>>
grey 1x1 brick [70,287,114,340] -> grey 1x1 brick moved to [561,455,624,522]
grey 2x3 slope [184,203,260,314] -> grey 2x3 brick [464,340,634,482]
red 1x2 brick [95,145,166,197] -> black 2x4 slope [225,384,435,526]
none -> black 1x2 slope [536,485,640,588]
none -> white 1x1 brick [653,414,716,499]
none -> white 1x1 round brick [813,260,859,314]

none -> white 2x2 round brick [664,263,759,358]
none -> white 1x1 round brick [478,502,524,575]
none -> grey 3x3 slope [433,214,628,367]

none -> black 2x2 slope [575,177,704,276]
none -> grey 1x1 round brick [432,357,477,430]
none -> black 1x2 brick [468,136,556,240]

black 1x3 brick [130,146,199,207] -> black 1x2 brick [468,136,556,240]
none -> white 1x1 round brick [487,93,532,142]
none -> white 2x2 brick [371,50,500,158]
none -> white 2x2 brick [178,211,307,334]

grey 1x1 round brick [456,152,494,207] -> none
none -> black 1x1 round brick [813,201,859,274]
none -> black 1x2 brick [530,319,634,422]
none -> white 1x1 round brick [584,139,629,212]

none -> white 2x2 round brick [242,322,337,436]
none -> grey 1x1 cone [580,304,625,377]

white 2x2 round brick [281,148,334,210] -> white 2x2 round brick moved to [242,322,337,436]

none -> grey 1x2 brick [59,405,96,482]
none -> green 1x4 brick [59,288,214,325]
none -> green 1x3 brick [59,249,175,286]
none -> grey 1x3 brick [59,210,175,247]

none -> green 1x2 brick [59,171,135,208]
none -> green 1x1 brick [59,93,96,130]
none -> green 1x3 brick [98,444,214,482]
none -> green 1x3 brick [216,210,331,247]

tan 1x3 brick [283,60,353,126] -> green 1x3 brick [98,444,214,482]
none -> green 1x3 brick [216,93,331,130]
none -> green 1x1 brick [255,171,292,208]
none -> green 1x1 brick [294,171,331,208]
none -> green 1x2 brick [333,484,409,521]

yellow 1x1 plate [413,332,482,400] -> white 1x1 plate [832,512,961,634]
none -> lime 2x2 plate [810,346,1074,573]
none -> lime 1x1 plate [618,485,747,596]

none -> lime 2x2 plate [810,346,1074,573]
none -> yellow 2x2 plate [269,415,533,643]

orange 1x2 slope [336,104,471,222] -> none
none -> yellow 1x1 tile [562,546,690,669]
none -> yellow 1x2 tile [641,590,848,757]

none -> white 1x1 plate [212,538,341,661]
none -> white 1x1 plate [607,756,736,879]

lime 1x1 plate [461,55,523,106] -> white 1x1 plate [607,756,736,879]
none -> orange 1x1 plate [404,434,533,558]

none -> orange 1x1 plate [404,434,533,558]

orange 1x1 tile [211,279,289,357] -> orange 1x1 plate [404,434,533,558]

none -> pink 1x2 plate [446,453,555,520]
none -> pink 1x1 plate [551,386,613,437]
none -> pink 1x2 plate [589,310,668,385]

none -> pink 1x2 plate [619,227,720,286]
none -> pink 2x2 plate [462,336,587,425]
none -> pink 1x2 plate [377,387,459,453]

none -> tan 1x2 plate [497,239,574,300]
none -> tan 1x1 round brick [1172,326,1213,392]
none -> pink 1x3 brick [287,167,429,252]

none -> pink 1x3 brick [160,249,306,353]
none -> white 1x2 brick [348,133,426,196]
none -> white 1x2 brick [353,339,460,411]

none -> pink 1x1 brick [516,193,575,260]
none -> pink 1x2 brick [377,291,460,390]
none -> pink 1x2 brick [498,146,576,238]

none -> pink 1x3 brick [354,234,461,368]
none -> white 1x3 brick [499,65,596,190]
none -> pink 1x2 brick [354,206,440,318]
<<
- TRY IT -
From the listing above, copy every line that holds the string "yellow".

- ANSWER TO THIS PROBLEM -
yellow 1x1 plate [413,332,482,400] -> white 1x1 plate [832,512,961,634]
none -> yellow 2x2 plate [269,415,533,643]
none -> yellow 1x1 tile [562,546,690,669]
none -> yellow 1x2 tile [641,590,848,757]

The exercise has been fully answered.